(Data supplied Opens)
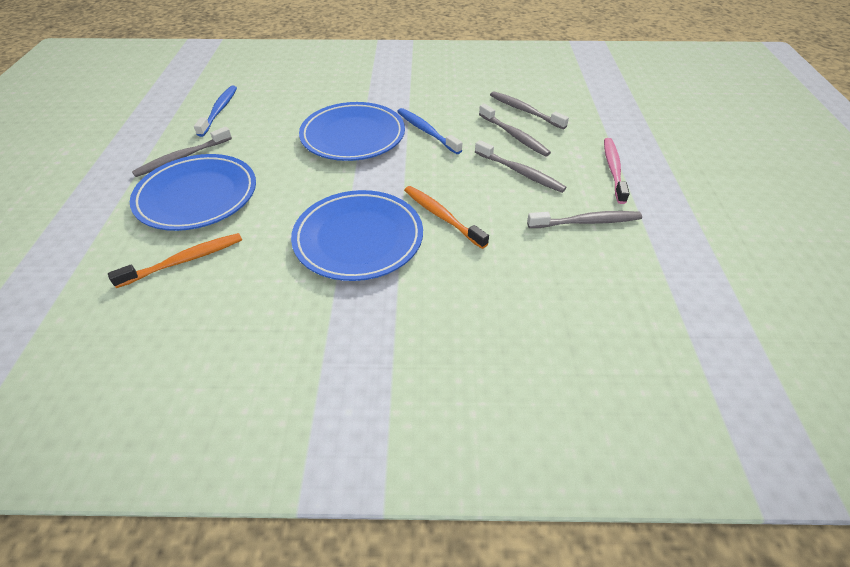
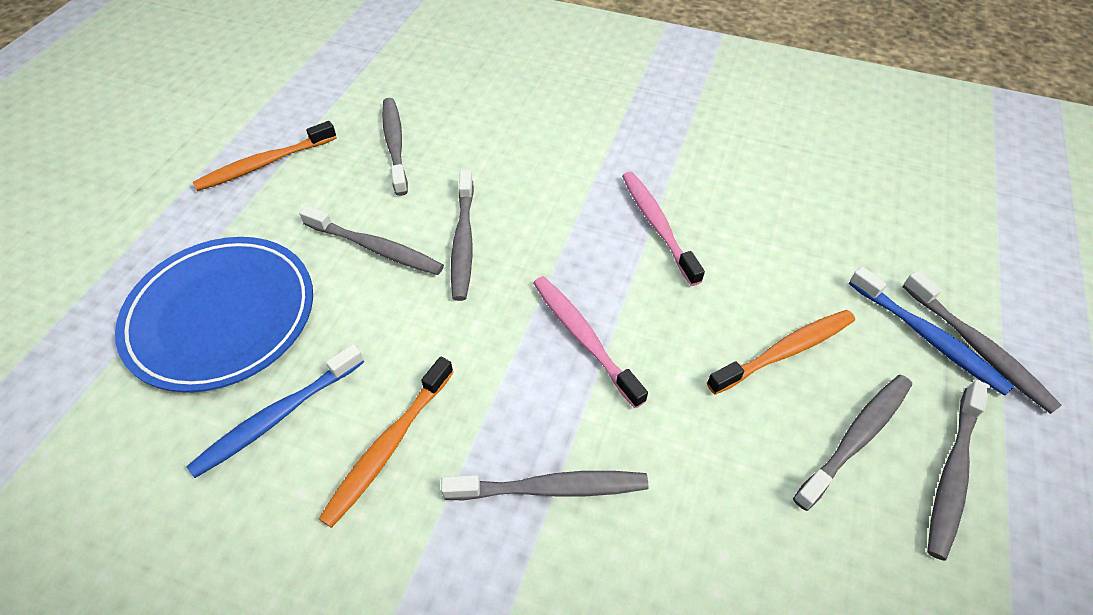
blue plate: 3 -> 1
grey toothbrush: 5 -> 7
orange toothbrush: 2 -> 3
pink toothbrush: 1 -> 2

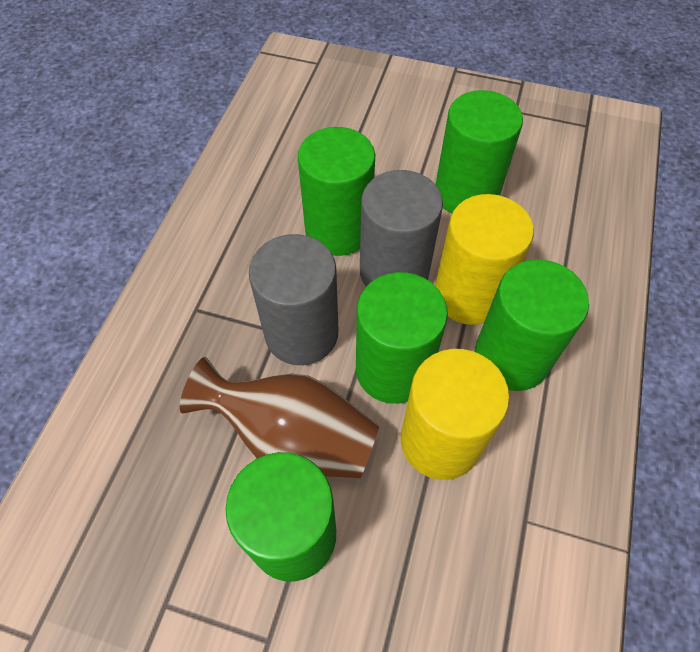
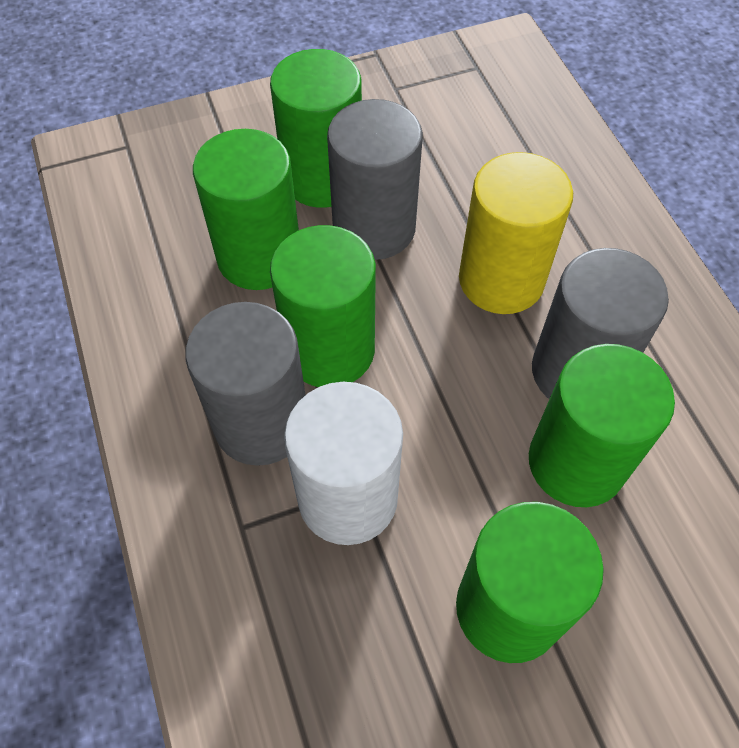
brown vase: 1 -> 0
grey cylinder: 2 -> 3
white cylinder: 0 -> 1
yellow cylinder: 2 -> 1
(Data supplied Closes)
▸ **Your assignment**
Print exactly the line containing "grey toothbrush: 5 -> 7" and every line after it through the final line above, and leave all pictures out.

▸ **Completed exercise**
grey toothbrush: 5 -> 7
orange toothbrush: 2 -> 3
pink toothbrush: 1 -> 2

brown vase: 1 -> 0
grey cylinder: 2 -> 3
white cylinder: 0 -> 1
yellow cylinder: 2 -> 1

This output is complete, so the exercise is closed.